(Dataset excerpts):
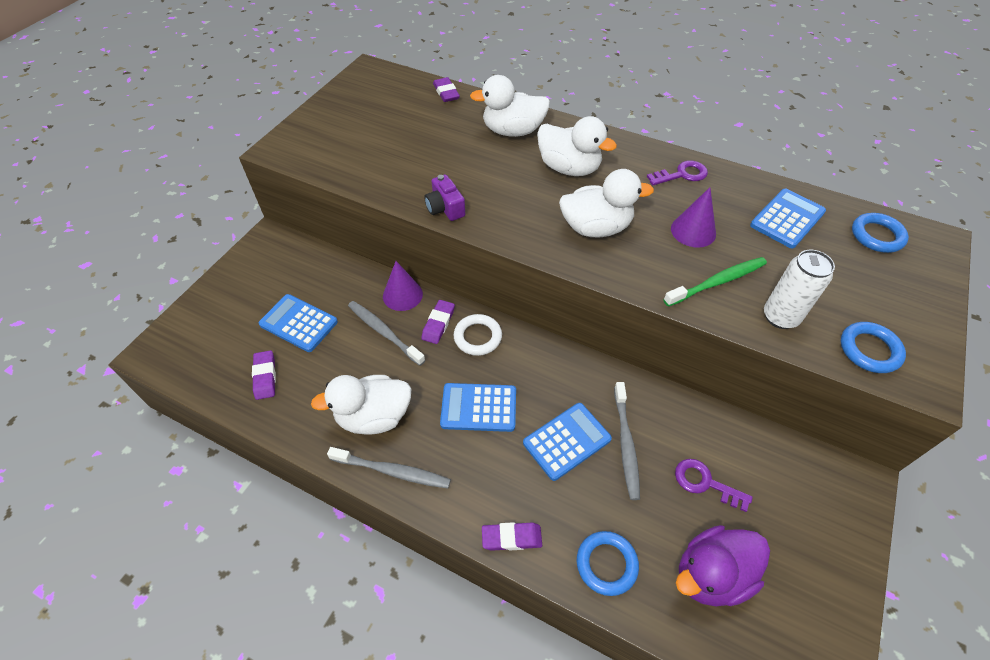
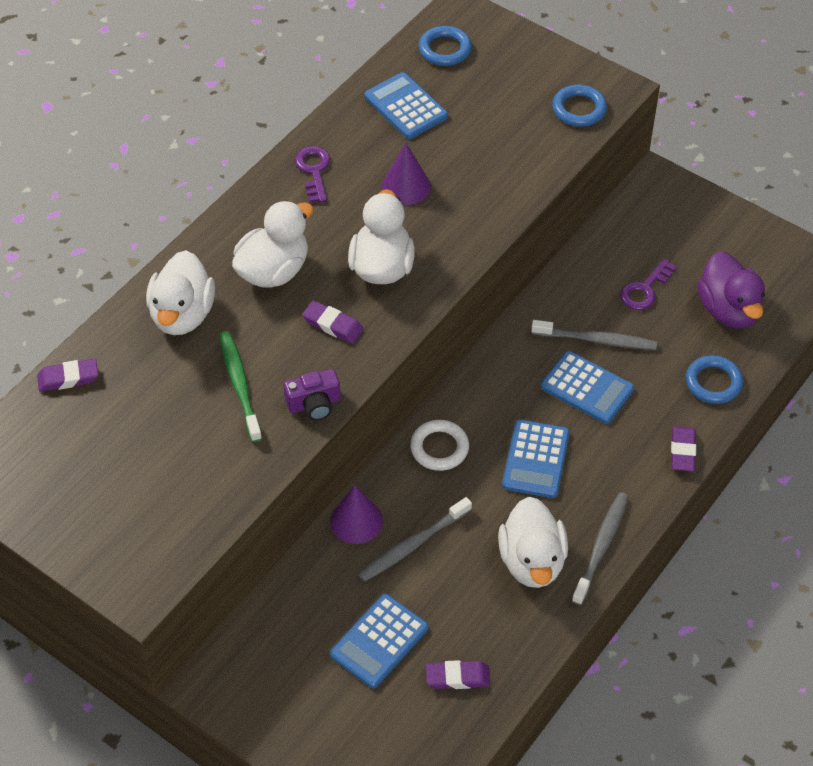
camera: 80 degrees left, 0 degrees up
(438, 324) = (411, 486): purple eraser -> purple eraser (333, 325)
(567, 441) = (587, 388): blue calculator -> blue calculator turned 150 degrees clockwise
(717, 282) = (480, 187): green toothbrush -> green toothbrush (239, 384)
(780, 317) = (532, 156): white can -> none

(Prompt): Copy exactly the lines from the one with "(717, 282) = (480, 187): green" through the last line of the material, keeping both ends.

(Answer below):
(717, 282) = (480, 187): green toothbrush -> green toothbrush (239, 384)
(780, 317) = (532, 156): white can -> none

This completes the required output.